Work item. Take the line containing "green line: (94, 394) -> (138, 465), moved" and every line after it to the end of the records, and copy them exactly, leaving out pictures.

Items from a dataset
***
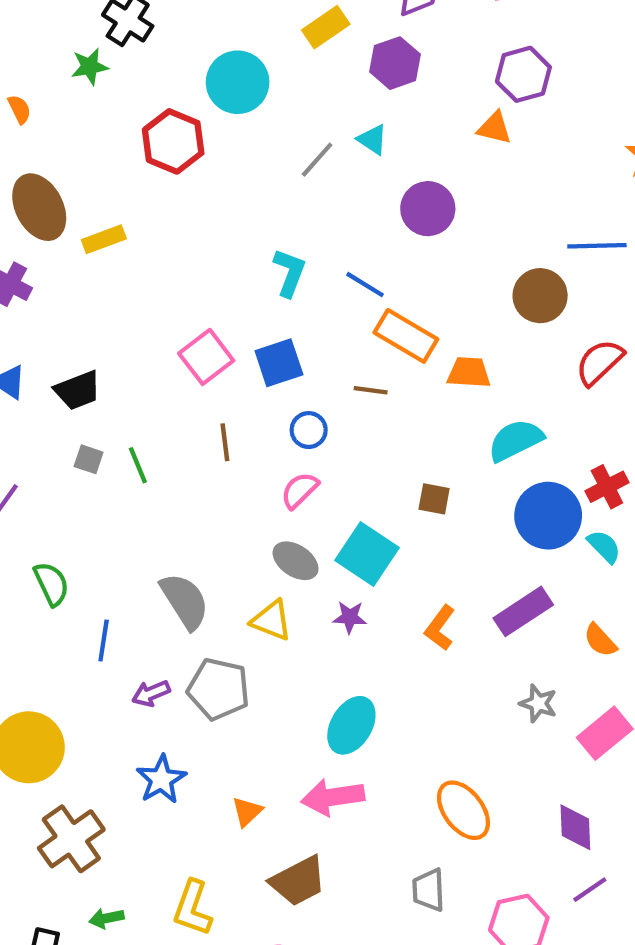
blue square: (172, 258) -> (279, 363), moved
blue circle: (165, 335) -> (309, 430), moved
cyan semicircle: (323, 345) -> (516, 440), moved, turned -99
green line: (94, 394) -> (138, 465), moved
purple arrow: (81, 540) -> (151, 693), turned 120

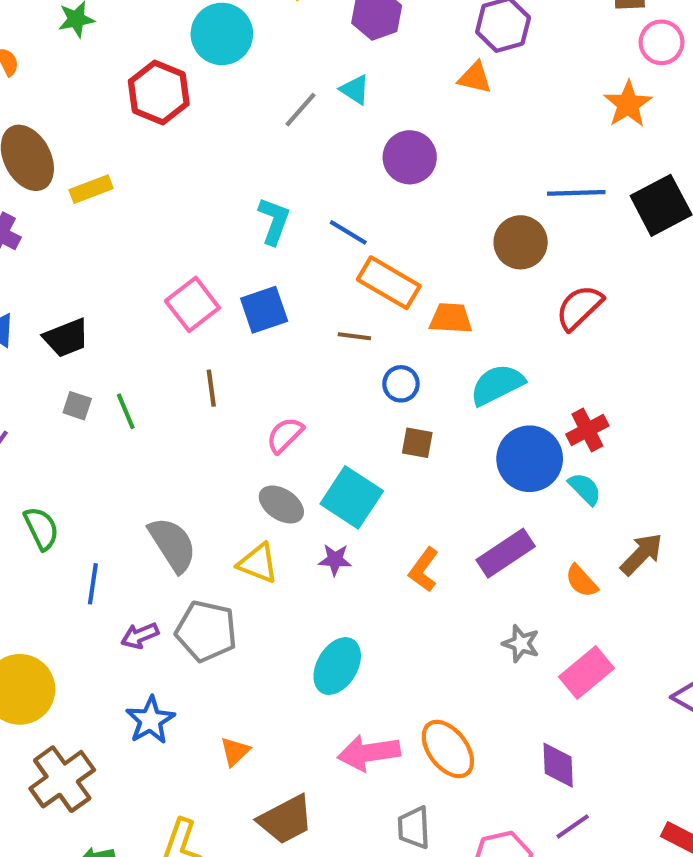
blue circle: (309, 430) -> (401, 384), moved
pink arrow: (333, 797) -> (369, 753), moved

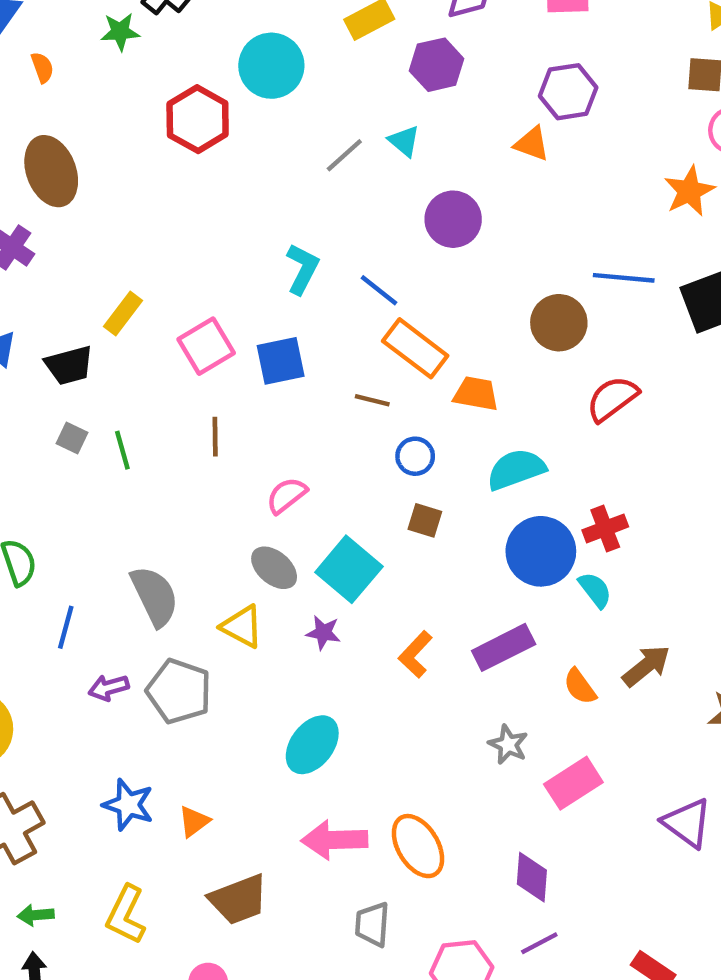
yellow rectangle: (91, 189) -> (123, 314), moved, turned -39
blue star: (150, 720) -> (128, 805), moved, turned -30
***
Solution to the problem.
green line: (94, 394) -> (138, 465), moved
purple arrow: (81, 540) -> (151, 693), turned 120

blue circle: (309, 430) -> (401, 384), moved
pink arrow: (333, 797) -> (369, 753), moved

yellow rectangle: (91, 189) -> (123, 314), moved, turned -39
blue star: (150, 720) -> (128, 805), moved, turned -30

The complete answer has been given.